- What you will do -
Transcribe each record exactly as it appears.

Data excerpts
━━━━━━━━━━━━━━━━
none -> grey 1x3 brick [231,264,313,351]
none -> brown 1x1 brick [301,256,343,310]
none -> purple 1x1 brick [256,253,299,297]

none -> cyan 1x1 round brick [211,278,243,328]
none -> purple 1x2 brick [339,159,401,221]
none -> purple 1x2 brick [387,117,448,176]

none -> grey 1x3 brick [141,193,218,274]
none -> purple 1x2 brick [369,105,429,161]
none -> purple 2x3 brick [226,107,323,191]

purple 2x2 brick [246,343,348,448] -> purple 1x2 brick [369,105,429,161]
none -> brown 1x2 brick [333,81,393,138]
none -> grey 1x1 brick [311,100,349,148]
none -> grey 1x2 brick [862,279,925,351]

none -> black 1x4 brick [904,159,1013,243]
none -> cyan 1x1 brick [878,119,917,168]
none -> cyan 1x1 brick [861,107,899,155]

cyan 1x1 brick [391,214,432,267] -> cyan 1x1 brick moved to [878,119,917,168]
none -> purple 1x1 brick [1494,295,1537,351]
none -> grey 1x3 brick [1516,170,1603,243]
━━━━━━━━━━━━━━━━
- Written solution -
none -> grey 1x3 brick [231,264,313,351]
none -> brown 1x1 brick [301,256,343,310]
none -> purple 1x1 brick [256,253,299,297]

none -> cyan 1x1 round brick [211,278,243,328]
none -> purple 1x2 brick [339,159,401,221]
none -> purple 1x2 brick [387,117,448,176]

none -> grey 1x3 brick [141,193,218,274]
none -> purple 1x2 brick [369,105,429,161]
none -> purple 2x3 brick [226,107,323,191]

purple 2x2 brick [246,343,348,448] -> purple 1x2 brick [369,105,429,161]
none -> brown 1x2 brick [333,81,393,138]
none -> grey 1x1 brick [311,100,349,148]
none -> grey 1x2 brick [862,279,925,351]

none -> black 1x4 brick [904,159,1013,243]
none -> cyan 1x1 brick [878,119,917,168]
none -> cyan 1x1 brick [861,107,899,155]

cyan 1x1 brick [391,214,432,267] -> cyan 1x1 brick moved to [878,119,917,168]
none -> purple 1x1 brick [1494,295,1537,351]
none -> grey 1x3 brick [1516,170,1603,243]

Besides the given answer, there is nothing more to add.